- WHAT IS EXPECTED
Go through the records below line by line, counting those that contain the word "brown"; answer with the count only.

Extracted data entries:
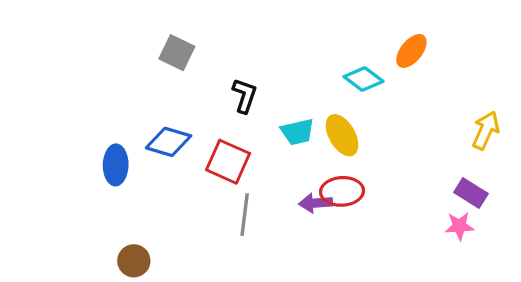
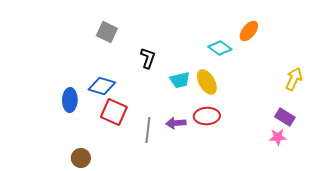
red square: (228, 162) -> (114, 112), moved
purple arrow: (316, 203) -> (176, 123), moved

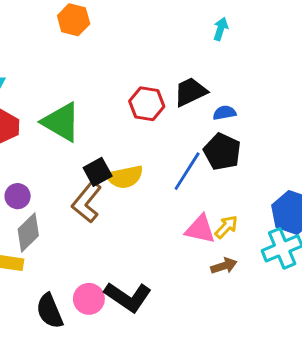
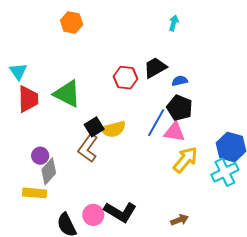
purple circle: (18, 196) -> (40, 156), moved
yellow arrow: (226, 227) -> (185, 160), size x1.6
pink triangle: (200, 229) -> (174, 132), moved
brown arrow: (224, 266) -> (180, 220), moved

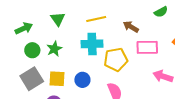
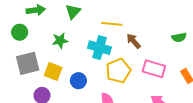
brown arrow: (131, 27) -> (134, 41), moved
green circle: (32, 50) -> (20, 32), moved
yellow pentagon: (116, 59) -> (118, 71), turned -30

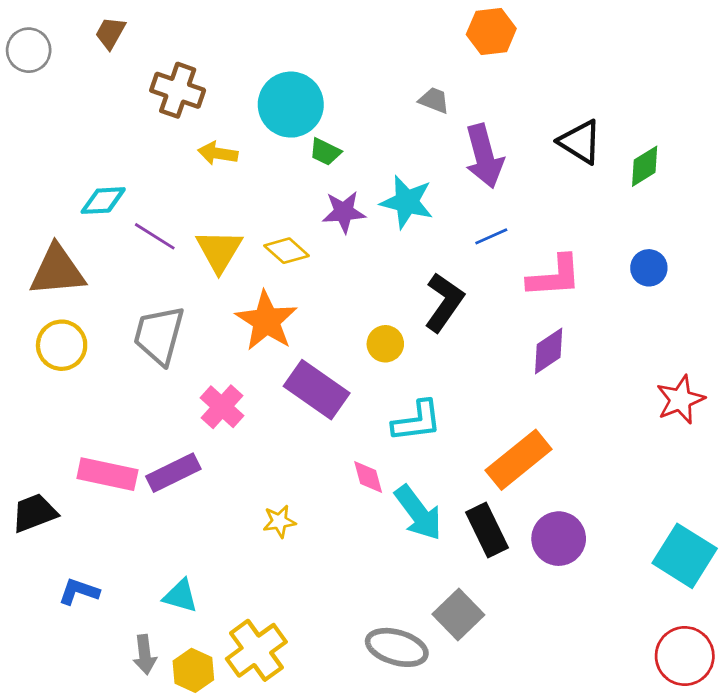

- SOLUTION
2